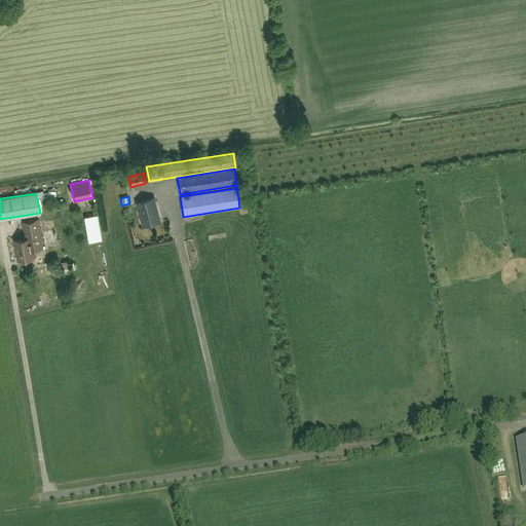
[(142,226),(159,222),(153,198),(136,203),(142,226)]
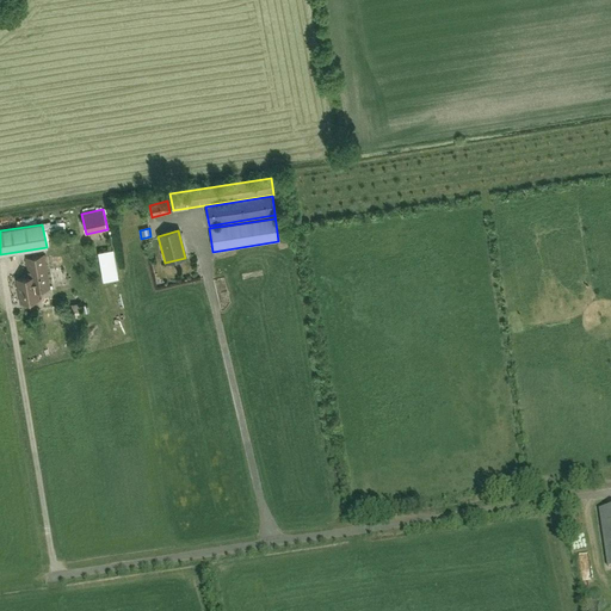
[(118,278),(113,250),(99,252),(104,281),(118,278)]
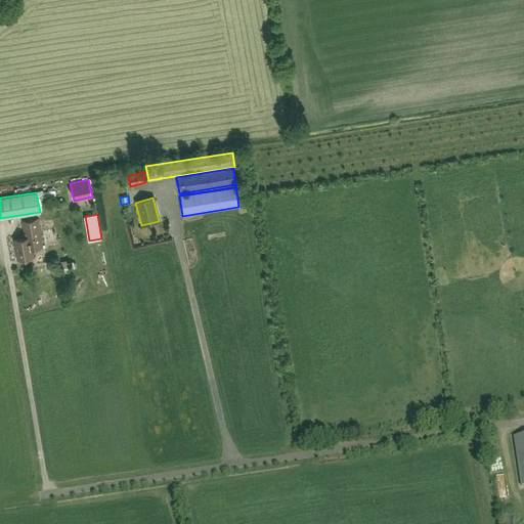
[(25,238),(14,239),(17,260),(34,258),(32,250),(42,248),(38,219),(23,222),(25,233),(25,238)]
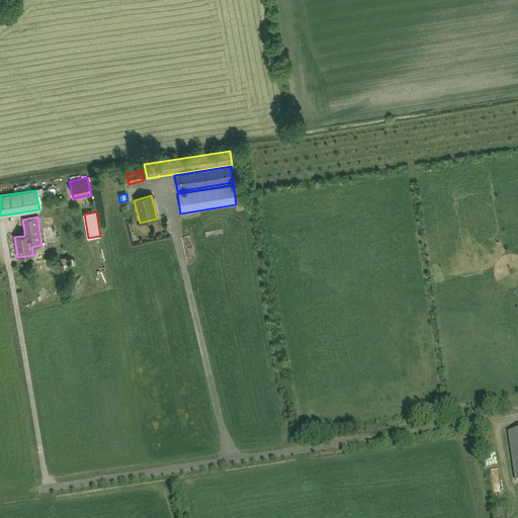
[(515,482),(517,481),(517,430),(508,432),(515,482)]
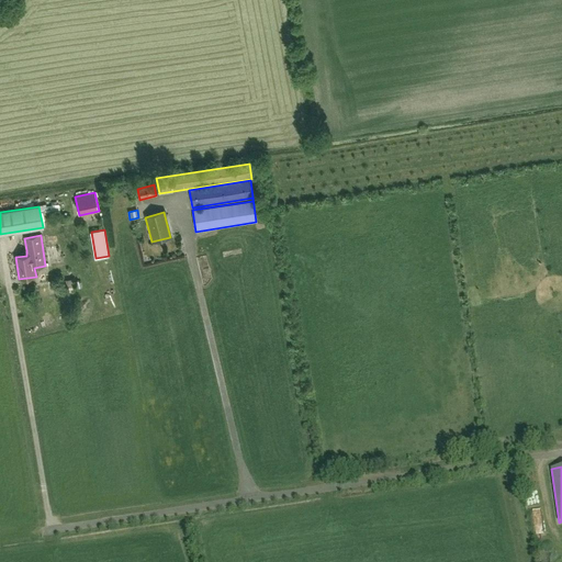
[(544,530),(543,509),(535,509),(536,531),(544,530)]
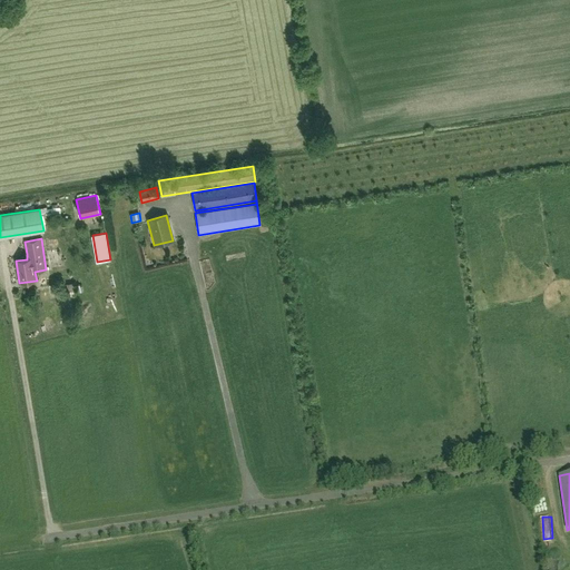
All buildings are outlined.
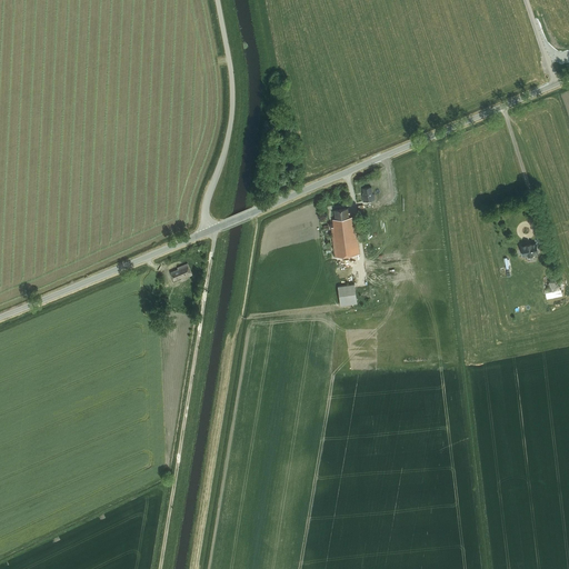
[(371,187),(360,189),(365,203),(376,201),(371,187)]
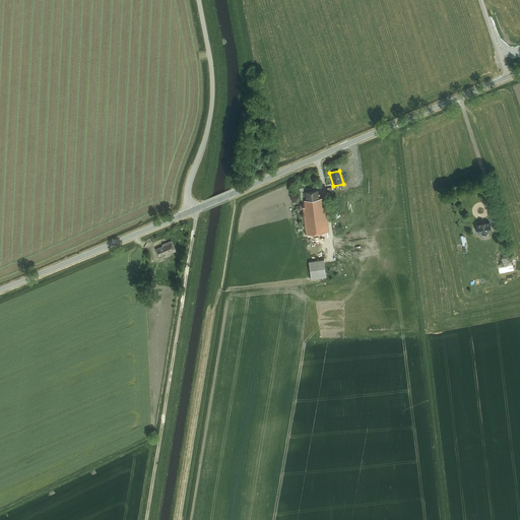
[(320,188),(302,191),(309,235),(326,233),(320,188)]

---+---

- **Directions**: Please copy every record above exactly, but leave the pictures out.

- **Reply to the task**:
[(142,226),(159,222),(153,198),(136,203),(142,226)]
[(118,278),(113,250),(99,252),(104,281),(118,278)]
[(25,238),(14,239),(17,260),(34,258),(32,250),(42,248),(38,219),(23,222),(25,233),(25,238)]
[(515,482),(517,481),(517,430),(508,432),(515,482)]
[(544,530),(543,509),(535,509),(536,531),(544,530)]
All buildings are outlined.
[(371,187),(360,189),(365,203),(376,201),(371,187)]
[(320,188),(302,191),(309,235),(326,233),(320,188)]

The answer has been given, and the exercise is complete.